**Your assignment**
From the line with "blue wallet: 1 -> 3" through the line with "yellow dice: 3 -> 5", repeat the entries verbatim, both end lines included, and add nothing.

**Extracted data**
+-------+

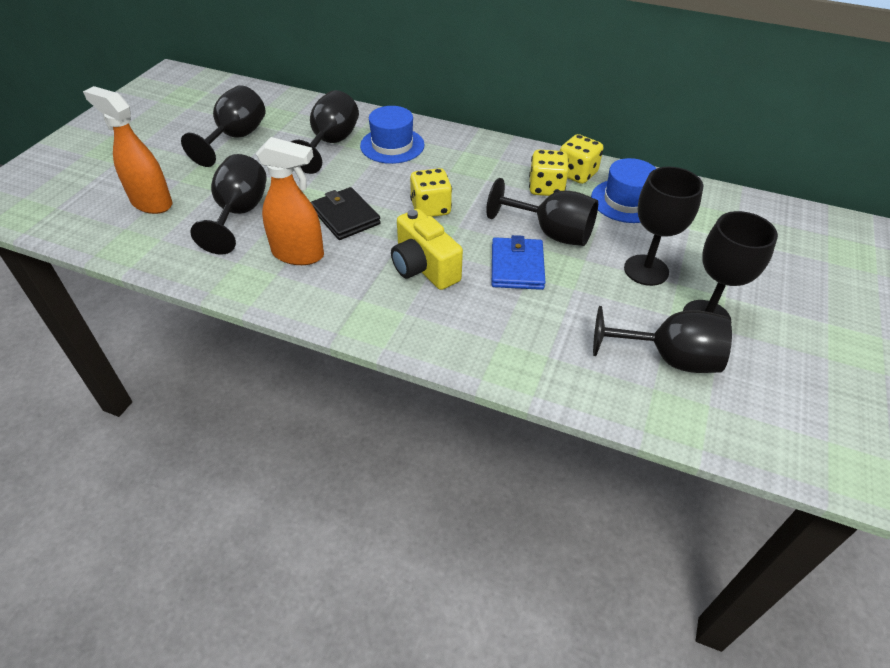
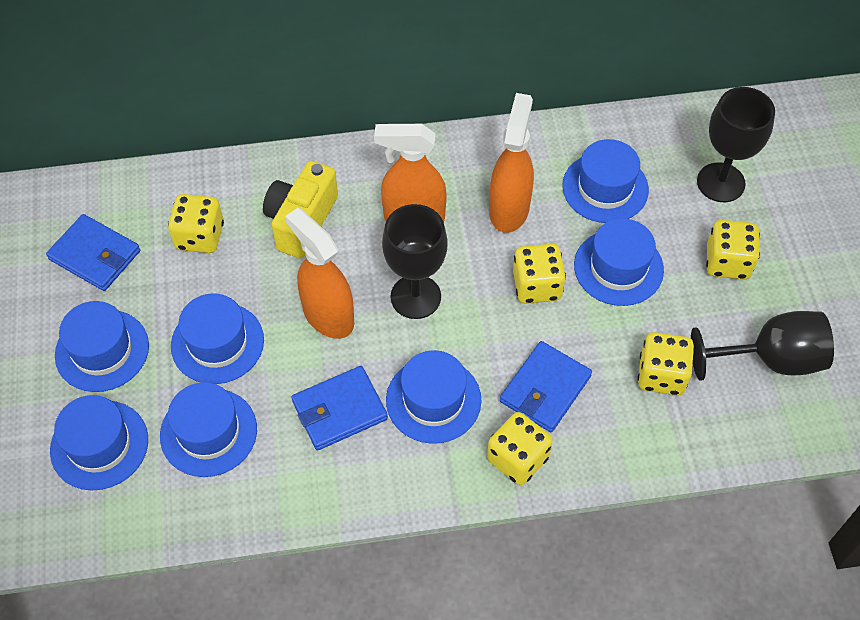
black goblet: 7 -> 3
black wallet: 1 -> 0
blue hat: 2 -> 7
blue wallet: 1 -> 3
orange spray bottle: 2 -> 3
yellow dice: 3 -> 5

+-------+

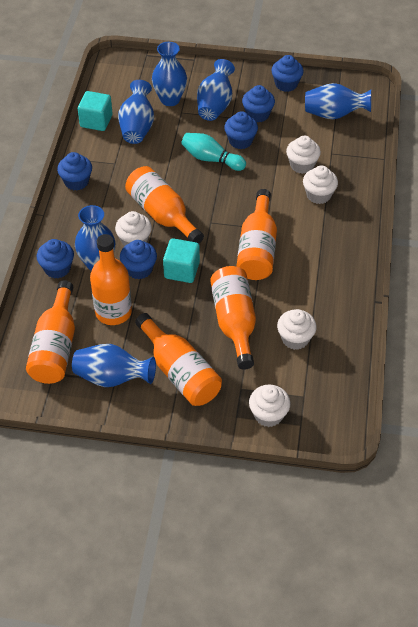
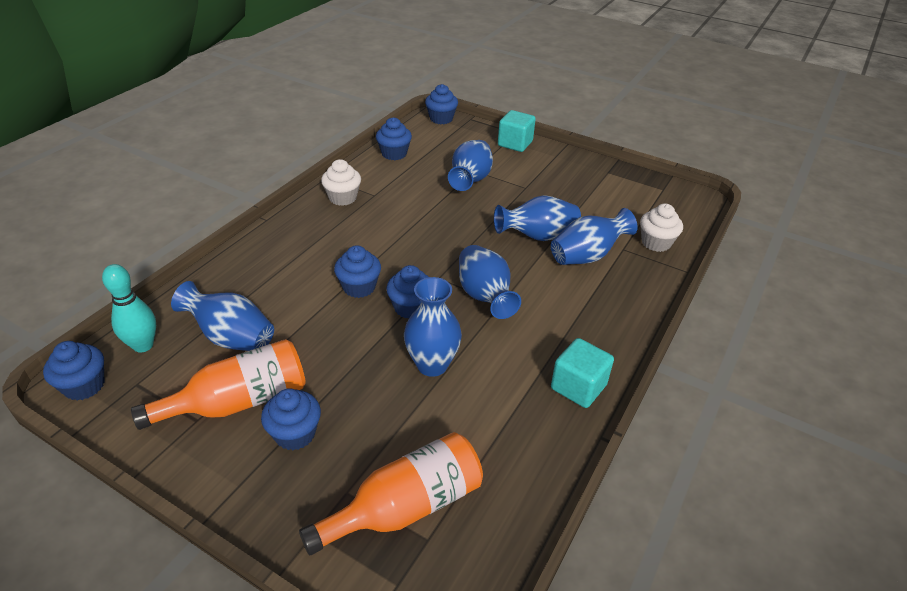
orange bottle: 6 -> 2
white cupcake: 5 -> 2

+-------+

**Reply to the exercise**
blue wallet: 1 -> 3
orange spray bottle: 2 -> 3
yellow dice: 3 -> 5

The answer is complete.